GIVEN ENTRIES ▸
---+---

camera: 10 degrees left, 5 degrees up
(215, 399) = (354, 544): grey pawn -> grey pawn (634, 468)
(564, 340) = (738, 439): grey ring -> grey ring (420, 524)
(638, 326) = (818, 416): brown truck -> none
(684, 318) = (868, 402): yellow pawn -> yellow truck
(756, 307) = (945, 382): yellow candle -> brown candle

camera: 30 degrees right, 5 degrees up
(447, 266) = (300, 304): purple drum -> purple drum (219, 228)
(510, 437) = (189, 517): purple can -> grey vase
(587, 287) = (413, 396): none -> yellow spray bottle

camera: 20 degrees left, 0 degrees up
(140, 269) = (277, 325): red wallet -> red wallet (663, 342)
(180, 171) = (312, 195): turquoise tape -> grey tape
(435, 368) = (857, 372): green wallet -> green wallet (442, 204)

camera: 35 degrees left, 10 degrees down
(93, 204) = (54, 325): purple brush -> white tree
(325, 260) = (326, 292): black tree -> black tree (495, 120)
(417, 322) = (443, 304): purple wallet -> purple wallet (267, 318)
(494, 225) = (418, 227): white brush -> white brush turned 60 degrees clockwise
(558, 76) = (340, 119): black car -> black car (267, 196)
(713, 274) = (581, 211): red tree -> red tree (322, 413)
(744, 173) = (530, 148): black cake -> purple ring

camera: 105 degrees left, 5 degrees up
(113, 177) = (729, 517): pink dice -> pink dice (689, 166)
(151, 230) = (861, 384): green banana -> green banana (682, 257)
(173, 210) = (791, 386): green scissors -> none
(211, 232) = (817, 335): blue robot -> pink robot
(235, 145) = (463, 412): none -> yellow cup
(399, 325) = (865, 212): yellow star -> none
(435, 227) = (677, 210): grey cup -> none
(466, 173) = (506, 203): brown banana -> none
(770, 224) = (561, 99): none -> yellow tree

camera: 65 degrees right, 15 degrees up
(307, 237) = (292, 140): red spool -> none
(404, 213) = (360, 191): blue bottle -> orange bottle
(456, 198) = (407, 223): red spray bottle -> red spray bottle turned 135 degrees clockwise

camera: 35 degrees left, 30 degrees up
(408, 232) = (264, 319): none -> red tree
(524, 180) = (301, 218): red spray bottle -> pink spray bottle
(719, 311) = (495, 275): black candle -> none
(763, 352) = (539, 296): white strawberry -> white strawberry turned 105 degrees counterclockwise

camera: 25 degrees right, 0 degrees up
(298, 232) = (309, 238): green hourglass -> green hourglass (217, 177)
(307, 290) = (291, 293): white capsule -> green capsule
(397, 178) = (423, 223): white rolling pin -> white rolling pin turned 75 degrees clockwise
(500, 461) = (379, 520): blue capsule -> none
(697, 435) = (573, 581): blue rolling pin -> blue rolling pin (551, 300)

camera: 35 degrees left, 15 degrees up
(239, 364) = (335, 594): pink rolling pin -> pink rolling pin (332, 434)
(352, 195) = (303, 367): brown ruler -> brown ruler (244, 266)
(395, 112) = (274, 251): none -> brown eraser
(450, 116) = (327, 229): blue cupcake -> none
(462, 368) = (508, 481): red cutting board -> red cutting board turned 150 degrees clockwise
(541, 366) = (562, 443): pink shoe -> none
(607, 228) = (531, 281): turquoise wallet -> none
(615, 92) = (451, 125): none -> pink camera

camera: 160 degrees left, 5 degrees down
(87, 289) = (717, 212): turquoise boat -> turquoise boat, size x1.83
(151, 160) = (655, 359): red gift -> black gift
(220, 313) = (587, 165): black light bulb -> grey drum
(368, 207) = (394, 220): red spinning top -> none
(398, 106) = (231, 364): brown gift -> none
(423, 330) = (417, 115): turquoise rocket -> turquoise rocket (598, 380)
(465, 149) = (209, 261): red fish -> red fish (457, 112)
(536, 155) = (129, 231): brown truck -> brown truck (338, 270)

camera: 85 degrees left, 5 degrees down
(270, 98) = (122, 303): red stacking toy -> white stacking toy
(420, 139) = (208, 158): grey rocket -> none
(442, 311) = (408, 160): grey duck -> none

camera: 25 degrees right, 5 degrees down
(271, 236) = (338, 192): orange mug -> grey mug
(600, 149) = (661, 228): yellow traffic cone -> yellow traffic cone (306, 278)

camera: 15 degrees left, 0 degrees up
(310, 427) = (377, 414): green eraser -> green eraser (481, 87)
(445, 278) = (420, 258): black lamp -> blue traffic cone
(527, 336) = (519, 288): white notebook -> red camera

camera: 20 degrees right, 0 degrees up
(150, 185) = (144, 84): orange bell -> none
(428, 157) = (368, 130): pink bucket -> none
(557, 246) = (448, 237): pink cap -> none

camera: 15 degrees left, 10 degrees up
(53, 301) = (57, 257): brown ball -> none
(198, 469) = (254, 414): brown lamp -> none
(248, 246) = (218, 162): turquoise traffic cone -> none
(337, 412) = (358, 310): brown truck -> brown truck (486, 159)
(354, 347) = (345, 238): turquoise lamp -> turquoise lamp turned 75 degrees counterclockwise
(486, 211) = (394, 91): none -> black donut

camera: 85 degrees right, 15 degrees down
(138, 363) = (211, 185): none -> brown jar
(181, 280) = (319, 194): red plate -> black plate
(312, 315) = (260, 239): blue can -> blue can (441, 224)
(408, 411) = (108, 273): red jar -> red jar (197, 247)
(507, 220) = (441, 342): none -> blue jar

---+---

EXERCISE AIM ▸ Copy, from the lines above, each one that holds "pawn".

RESULT OF THIS TASK ▸
(215, 399) = (354, 544): grey pawn -> grey pawn (634, 468)
(684, 318) = (868, 402): yellow pawn -> yellow truck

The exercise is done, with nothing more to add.